#### What is required:
The output is a word-for-word repeat of the listing below, free of images.
_____
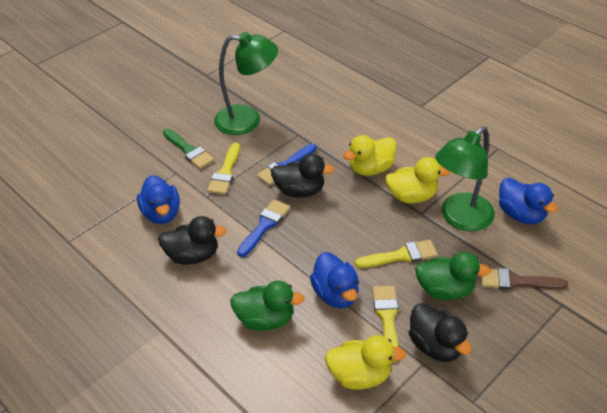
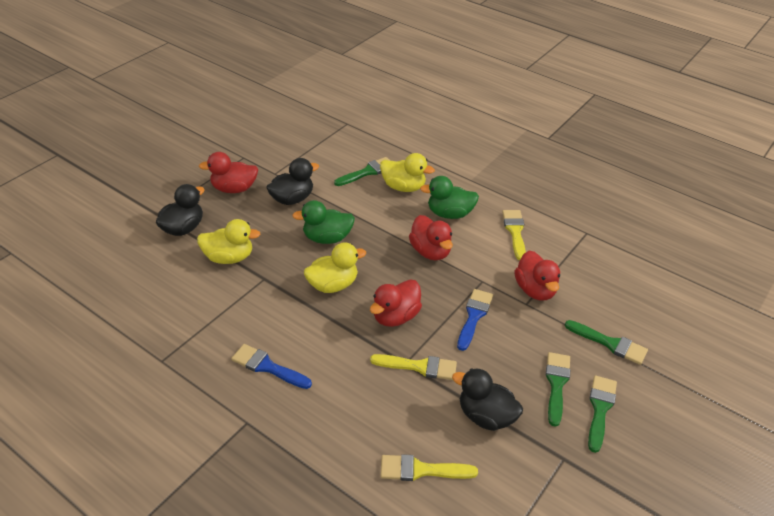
blue duck: 3 -> 0
brown brush: 1 -> 0
green brush: 1 -> 4
green lamp: 2 -> 0
red duck: 0 -> 4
_____
#### Reply to the task:
blue duck: 3 -> 0
brown brush: 1 -> 0
green brush: 1 -> 4
green lamp: 2 -> 0
red duck: 0 -> 4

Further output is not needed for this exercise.